> **Exercise**: Only the lines with "blue" in the entries below belong in the answer; please copy them.

> **Object matching data**:
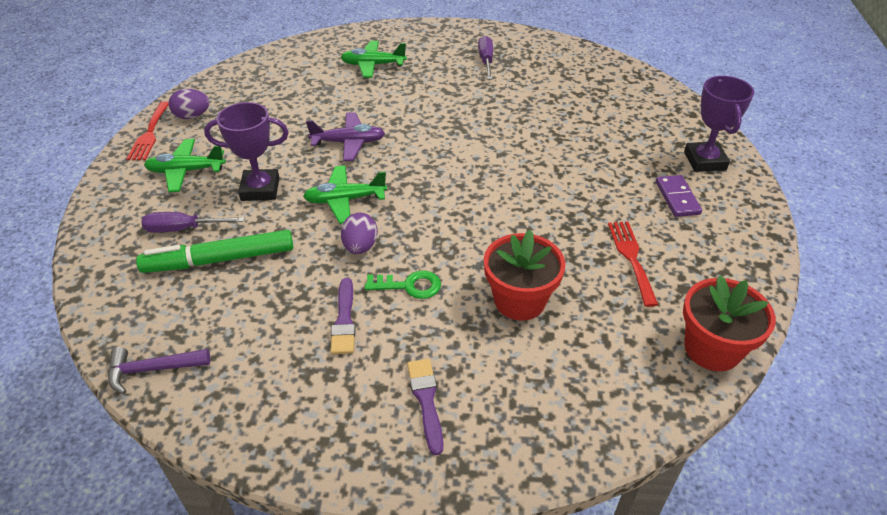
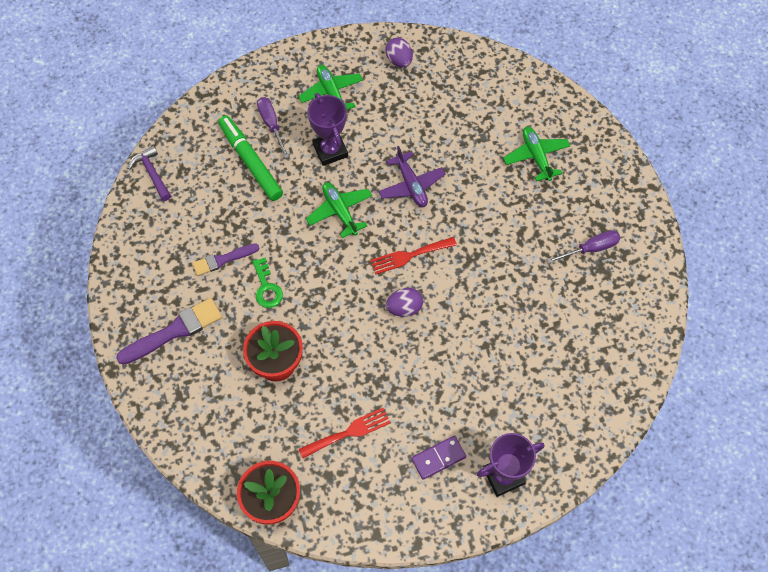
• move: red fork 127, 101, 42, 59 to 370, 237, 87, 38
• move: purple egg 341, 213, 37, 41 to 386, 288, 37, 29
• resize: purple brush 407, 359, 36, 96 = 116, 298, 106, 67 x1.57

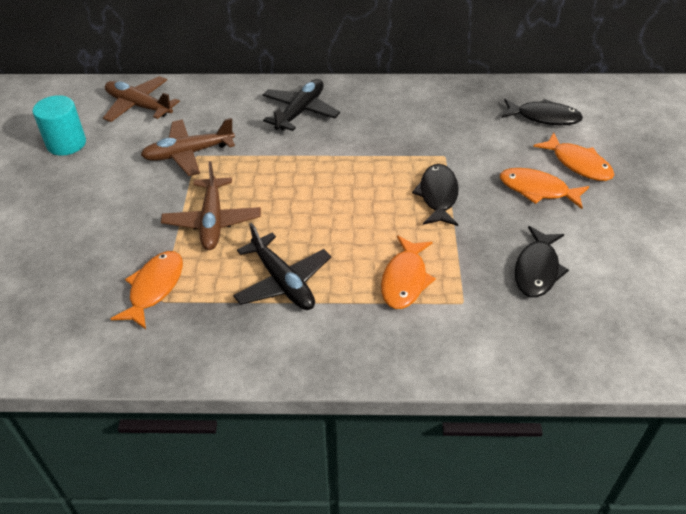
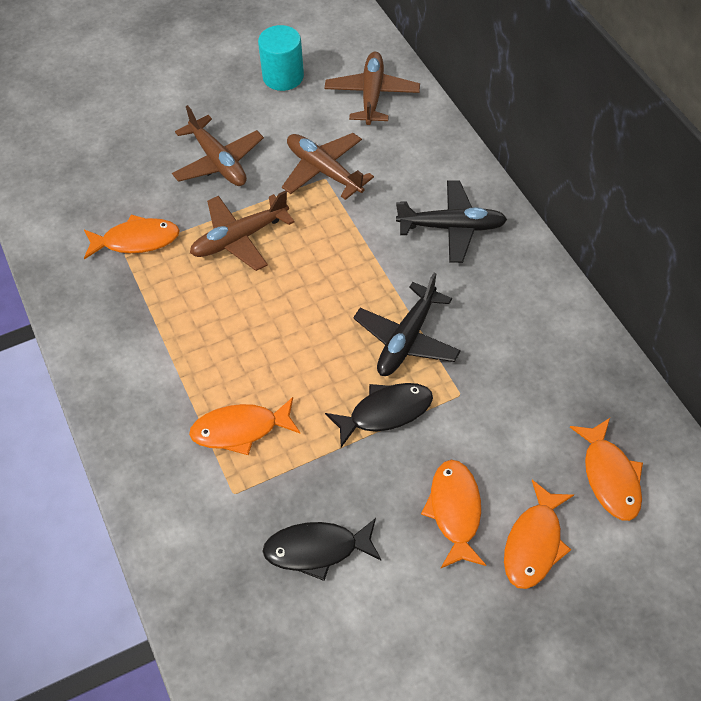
• move: black plane 233, 223, 98, 87 to 353, 272, 108, 104
• recolor: black fish 502, 99, 81, 26 to orange fish 570, 418, 73, 103
• insert: brown plane 172, 105, 92, 81

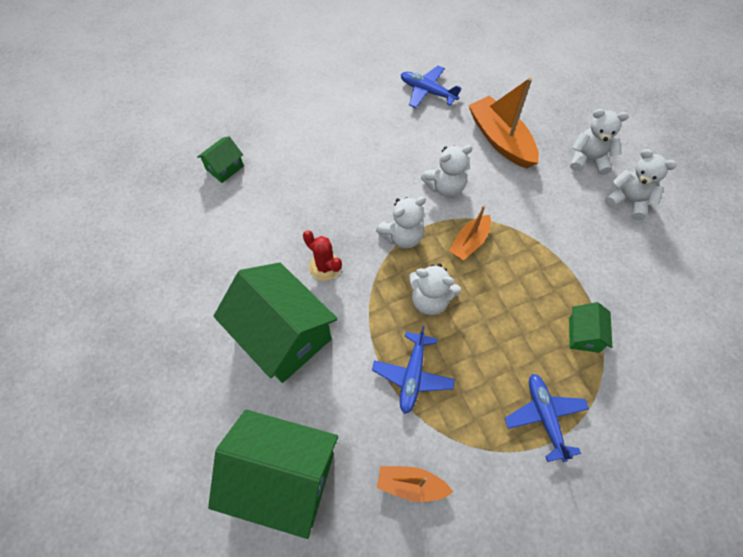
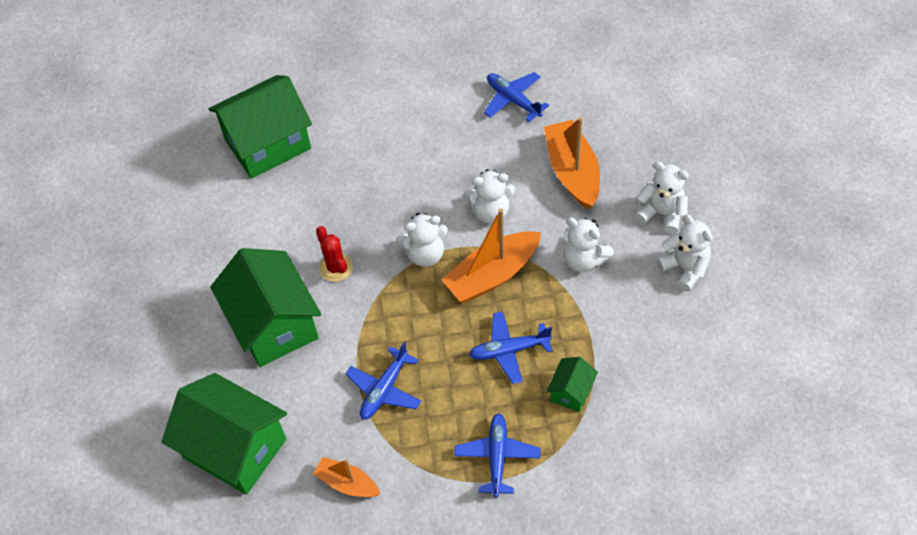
• resize: green house 197, 136, 47, 47 = 209, 75, 103, 104 x2.19
• move: white teddy bear 409, 263, 52, 52 to 563, 218, 51, 54
• resize: orange boat 449, 206, 42, 54 = 442, 208, 99, 95 x1.72
• insert: blue plane 469, 311, 84, 73

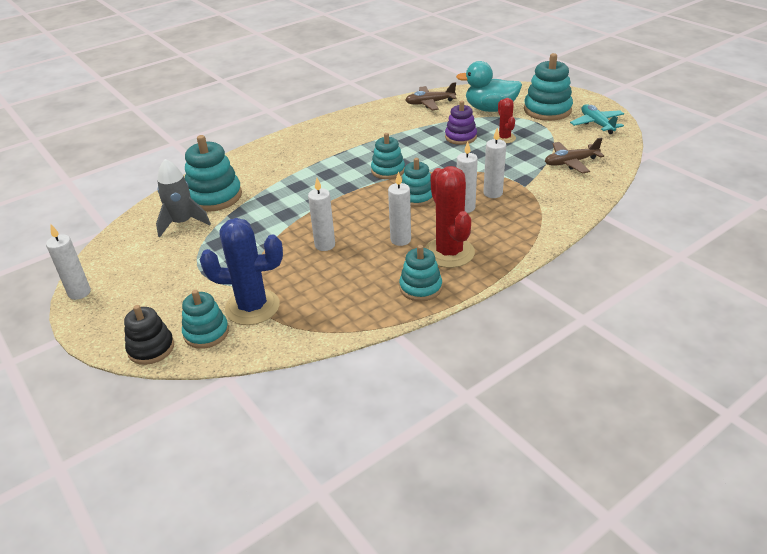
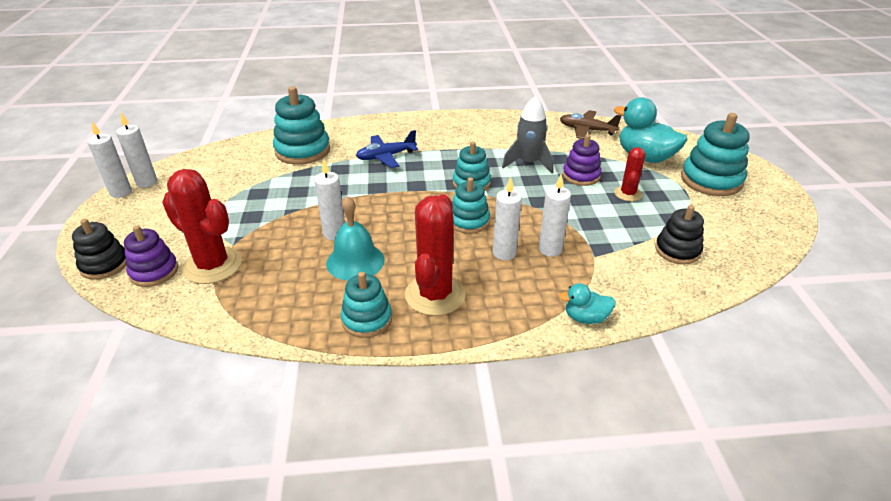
• move: grey rocket 156, 159, 55, 78 to 502, 96, 51, 77
• recolor: turquoise stacking toy 182, 290, 47, 59 to purple stacking toy 124, 225, 54, 62
• recolor: blue cactus 200, 218, 83, 107 to red cactus 162, 169, 80, 115
• move: white candle 388, 172, 23, 74 to 116, 113, 41, 75
• replace: brown plane 545, 137, 59, 36 to black stacking toy 655, 205, 49, 59
• delete: turquoise plane 570, 104, 54, 30
• insert: turquoise bell 326, 196, 59, 85
• insert: blue plane 356, 130, 62, 38
• insert: turquoise duck 559, 283, 57, 41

> **Solved exercise**:
• insert: blue plane 469, 311, 84, 73
• recolor: blue cactus 200, 218, 83, 107 to red cactus 162, 169, 80, 115
• insert: blue plane 356, 130, 62, 38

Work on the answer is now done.